Modification records
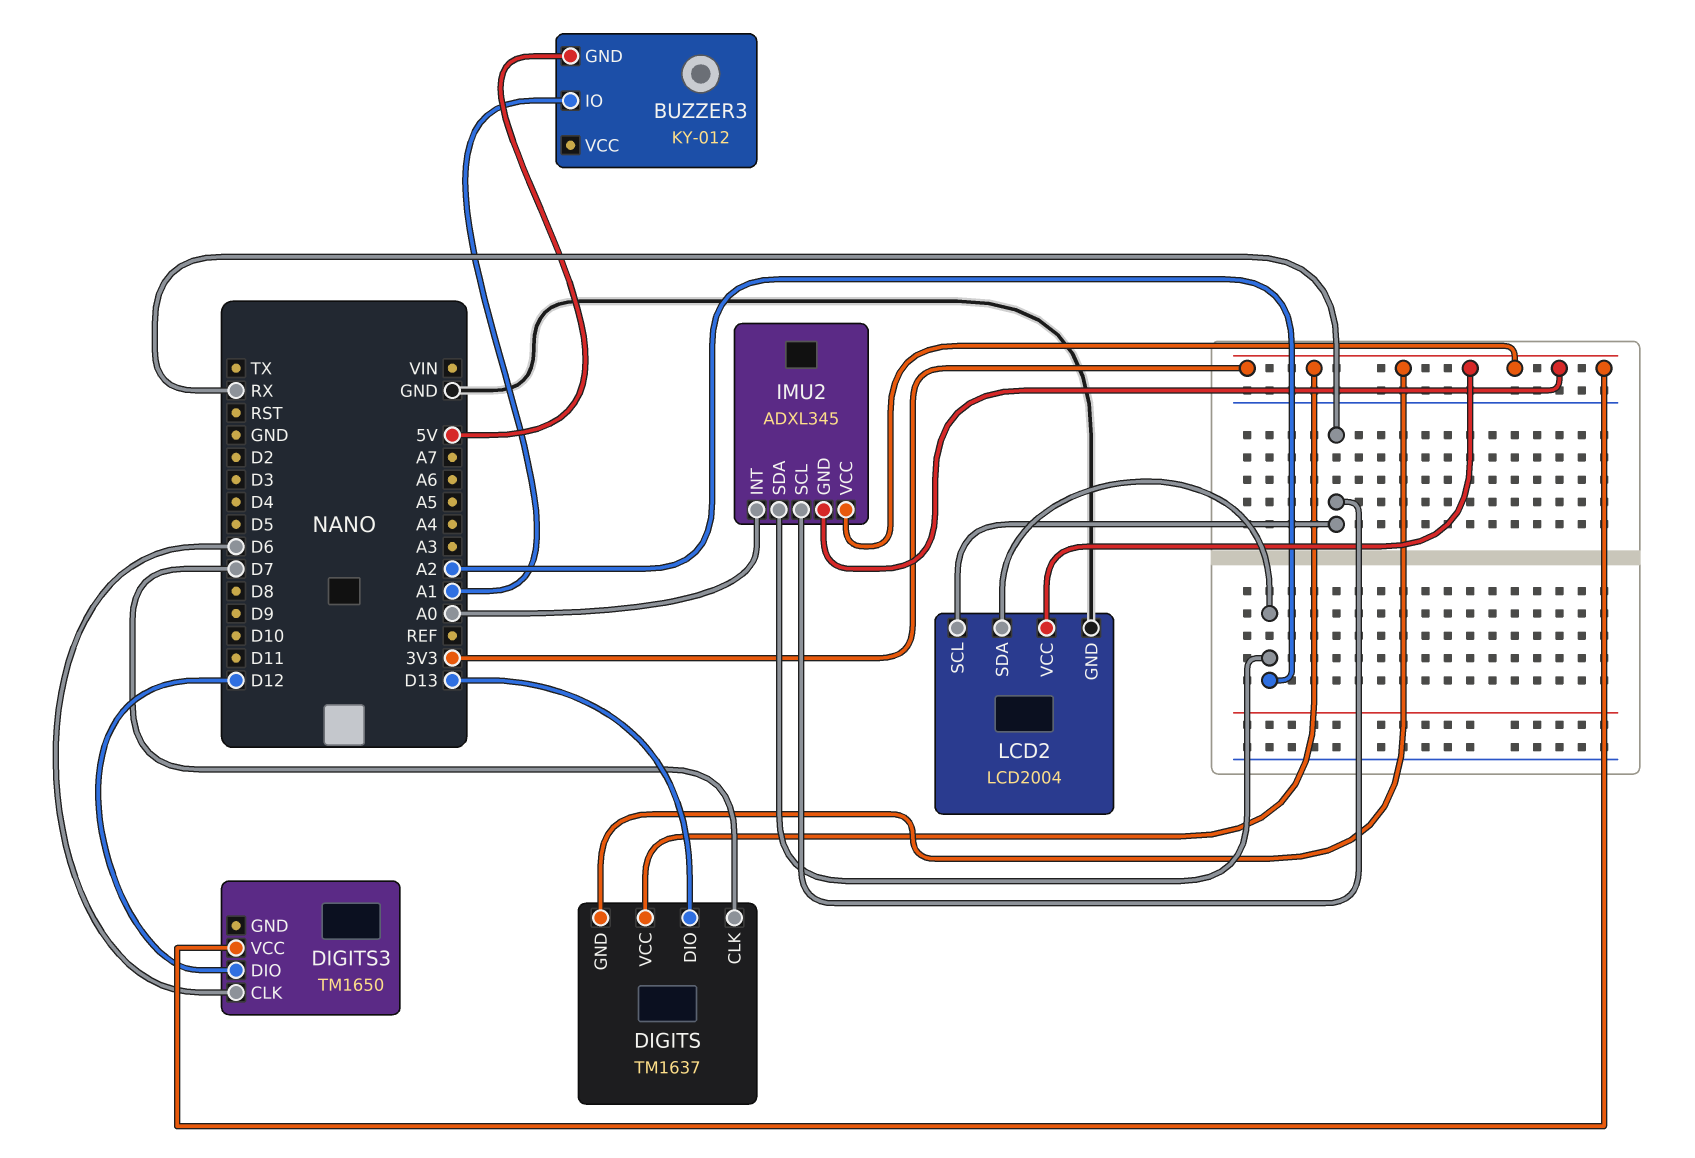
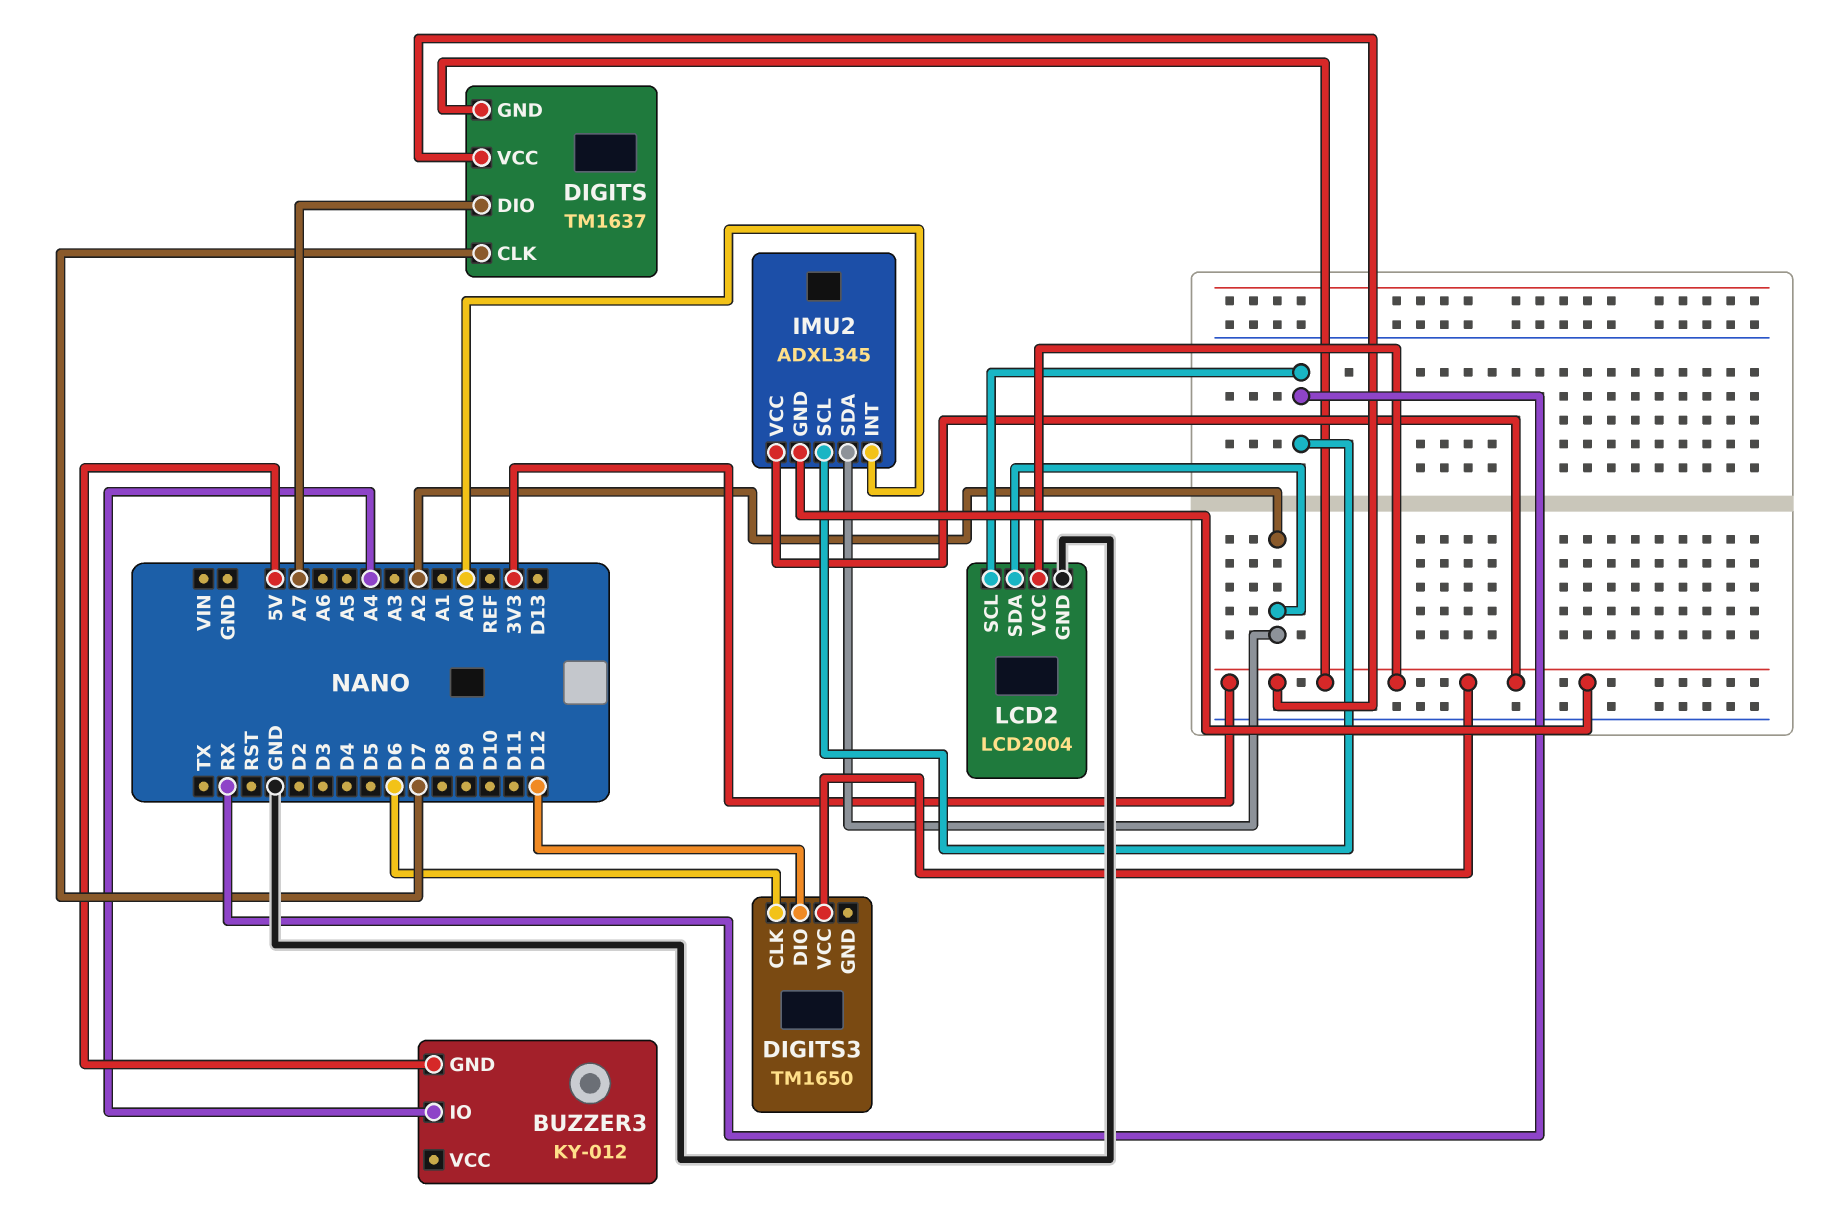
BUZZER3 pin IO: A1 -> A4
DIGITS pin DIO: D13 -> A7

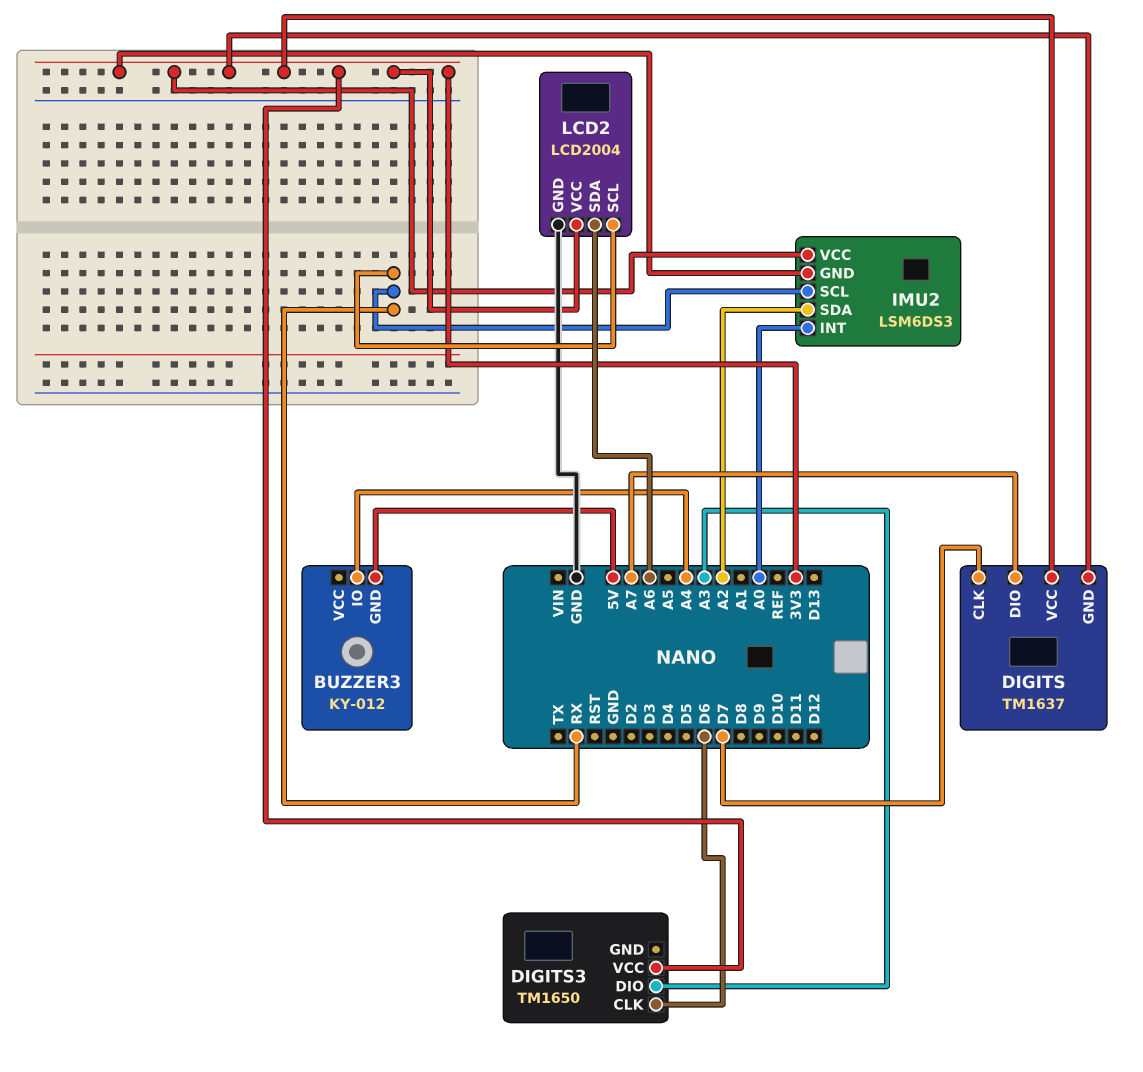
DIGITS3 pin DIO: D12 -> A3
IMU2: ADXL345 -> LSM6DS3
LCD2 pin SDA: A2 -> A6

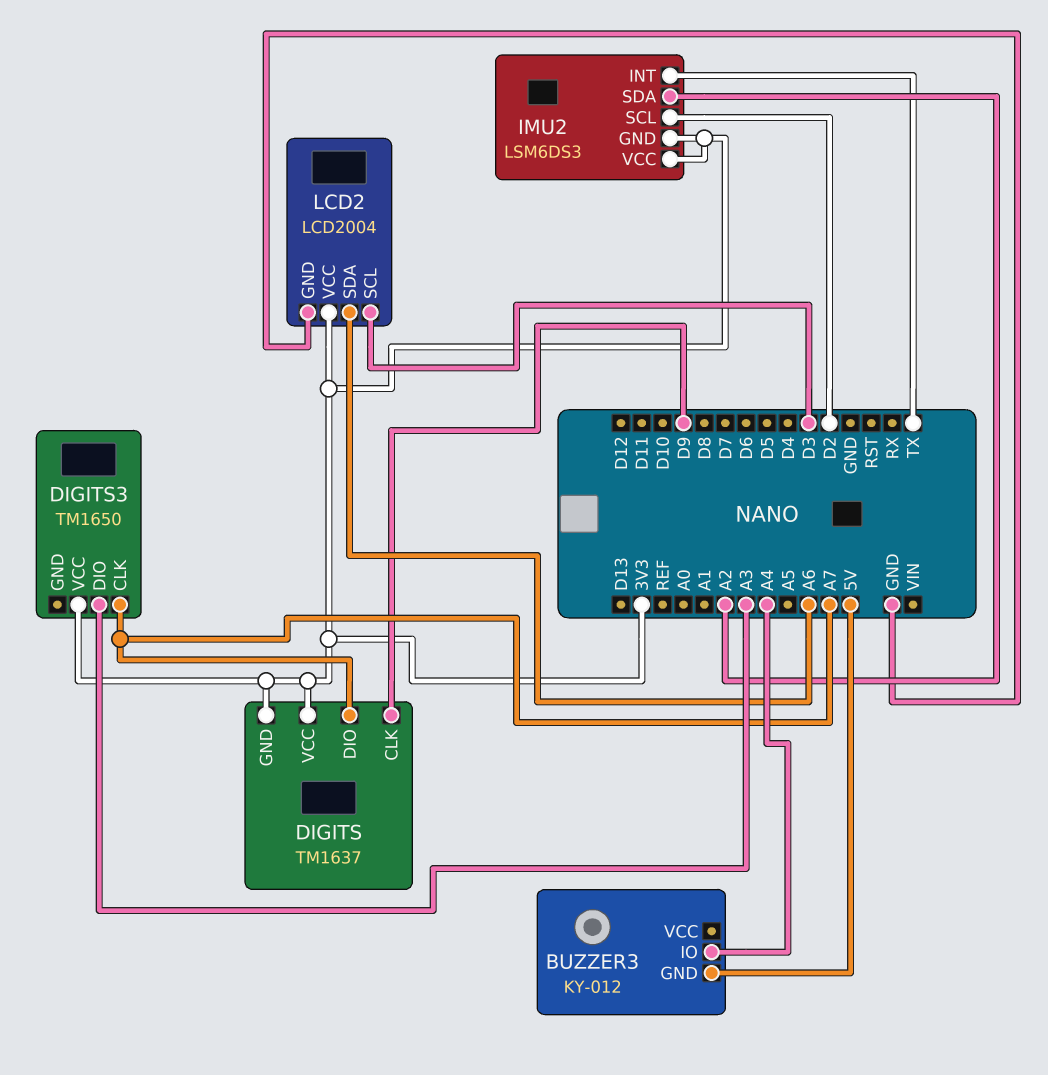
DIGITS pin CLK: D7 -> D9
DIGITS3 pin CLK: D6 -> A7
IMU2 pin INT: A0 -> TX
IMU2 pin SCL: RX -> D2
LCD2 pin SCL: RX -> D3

# [Exercise aim]
In your copy, include no pictures; print every line above exactly.

# [Written reply]
BUZZER3 pin IO: A1 -> A4
DIGITS pin DIO: D13 -> A7

DIGITS3 pin DIO: D12 -> A3
IMU2: ADXL345 -> LSM6DS3
LCD2 pin SDA: A2 -> A6

DIGITS pin CLK: D7 -> D9
DIGITS3 pin CLK: D6 -> A7
IMU2 pin INT: A0 -> TX
IMU2 pin SCL: RX -> D2
LCD2 pin SCL: RX -> D3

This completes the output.